Aim of the task:
Your answer should repeat every line of the records below in which the word "shape" appears.

Entries provided:
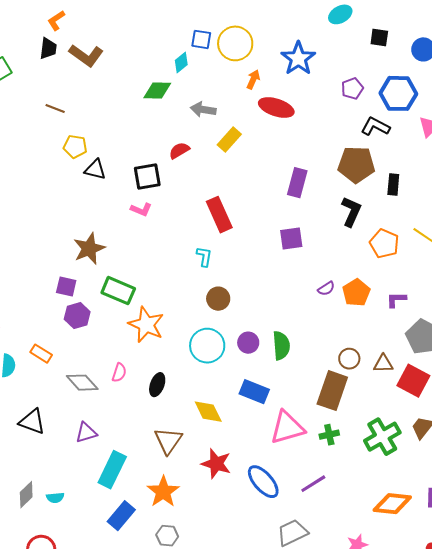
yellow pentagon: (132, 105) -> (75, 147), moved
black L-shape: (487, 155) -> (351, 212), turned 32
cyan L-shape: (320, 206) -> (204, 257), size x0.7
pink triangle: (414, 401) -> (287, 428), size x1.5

...

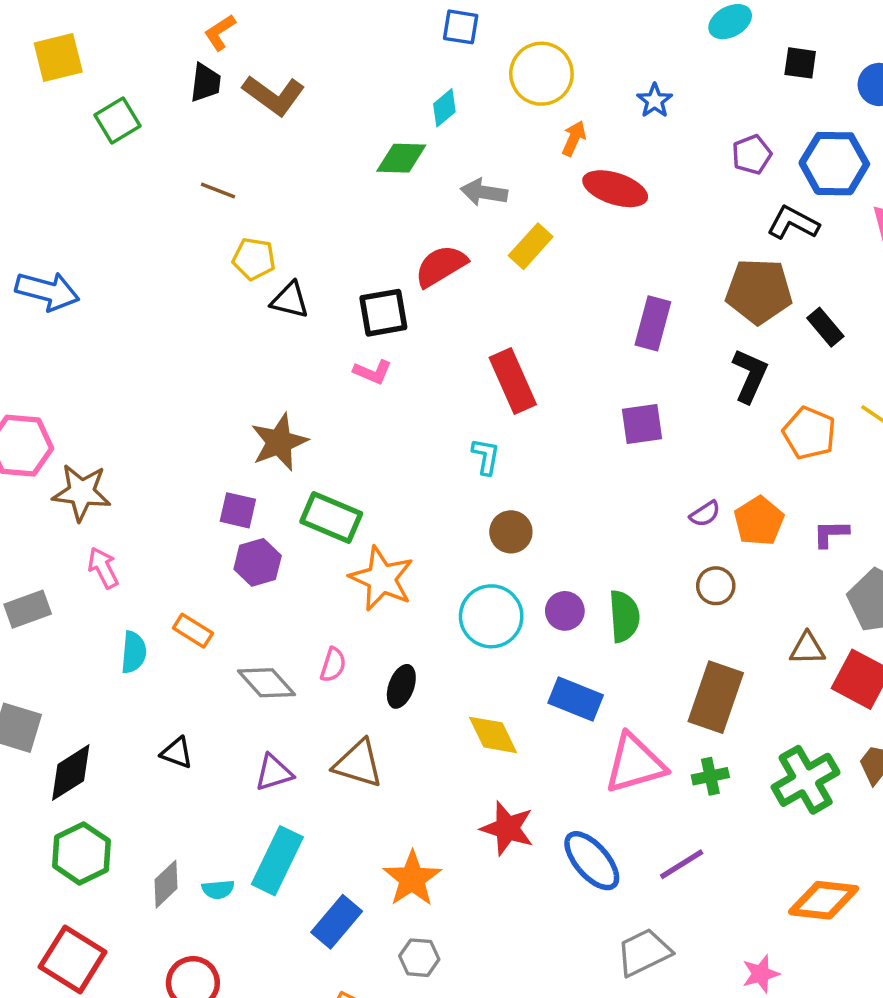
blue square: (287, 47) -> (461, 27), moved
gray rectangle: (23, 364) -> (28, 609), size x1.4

Task solution:
black L-shape: (487, 155) -> (351, 212), turned 32
cyan L-shape: (320, 206) -> (204, 257), size x0.7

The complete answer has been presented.